▸ Available records
◆ ◆ ◆ ◆ ◆ ◆ ◆
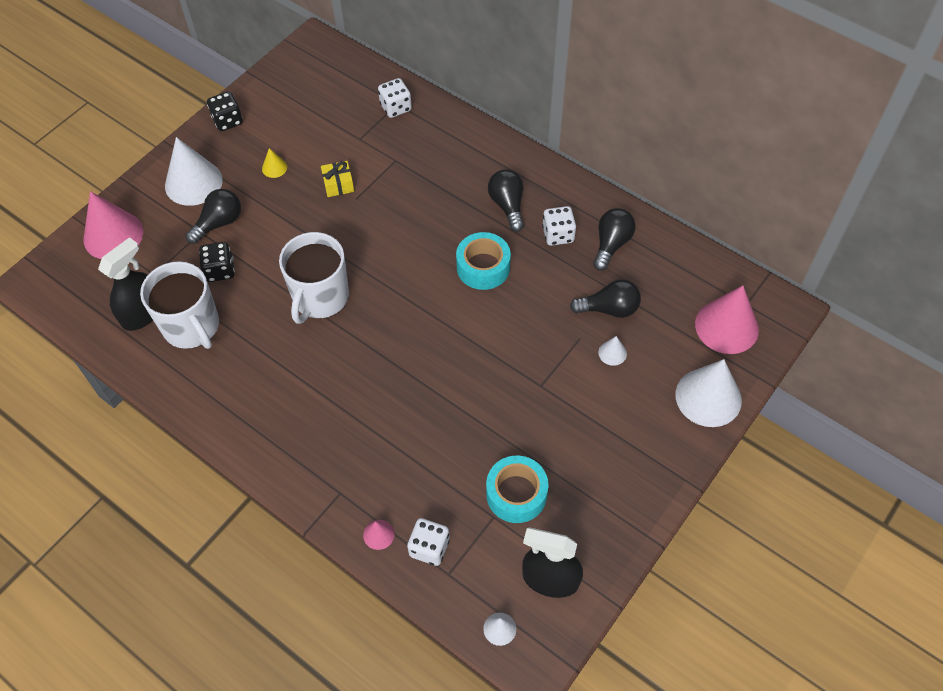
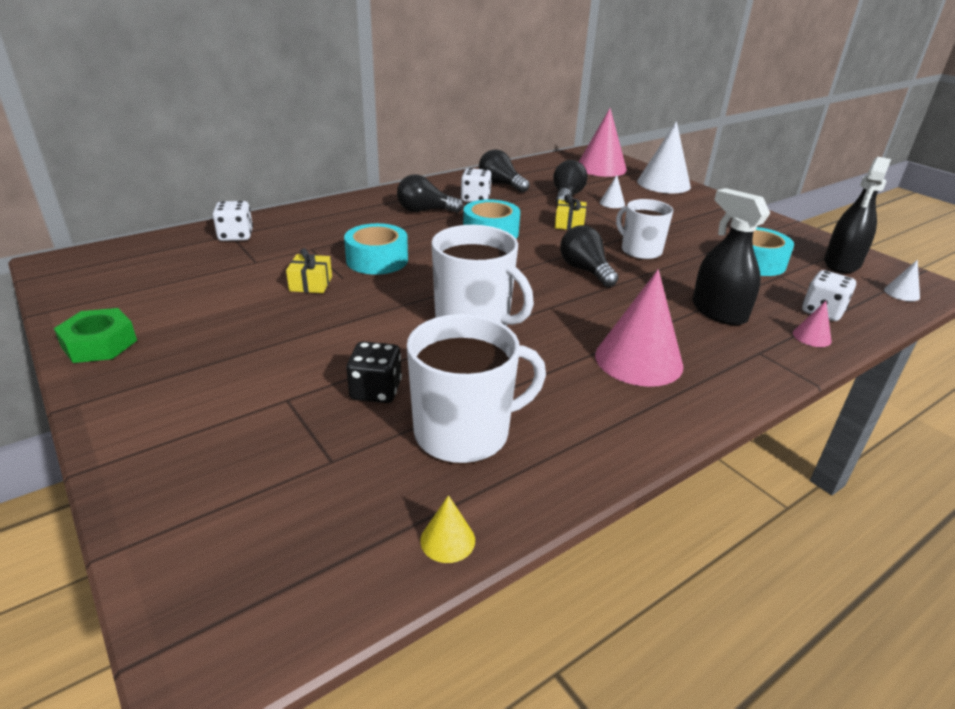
camera: 75 degrees left, 25 degrees down
(113, 235) = (201, 501): pink cone -> pink cone (638, 360)
(143, 313) = (406, 485): black spray bottle -> black spray bottle (718, 312)
(193, 182) = (182, 392): white cone -> none
(219, 223) = (287, 379): black light bulb -> black light bulb (585, 270)
(227, 121) = (99, 344): black dice -> green nut
(274, 168) = (234, 320): yellow cone -> yellow cone (447, 540)
(393, 208) = (377, 260): none -> turquoise tape
(497, 392) = (640, 251): none -> white mug
(534, 324) = (569, 224): none -> yellow gift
◆ ◆ ◆ ◆ ◆ ◆ ◆
▸ Your task
Pictures do not belong in the copy. Please reproduce the entries above exactly otherwise.

▸ Result of this exercise
camera: 75 degrees left, 25 degrees down
(113, 235) = (201, 501): pink cone -> pink cone (638, 360)
(143, 313) = (406, 485): black spray bottle -> black spray bottle (718, 312)
(193, 182) = (182, 392): white cone -> none
(219, 223) = (287, 379): black light bulb -> black light bulb (585, 270)
(227, 121) = (99, 344): black dice -> green nut
(274, 168) = (234, 320): yellow cone -> yellow cone (447, 540)
(393, 208) = (377, 260): none -> turquoise tape
(497, 392) = (640, 251): none -> white mug
(534, 324) = (569, 224): none -> yellow gift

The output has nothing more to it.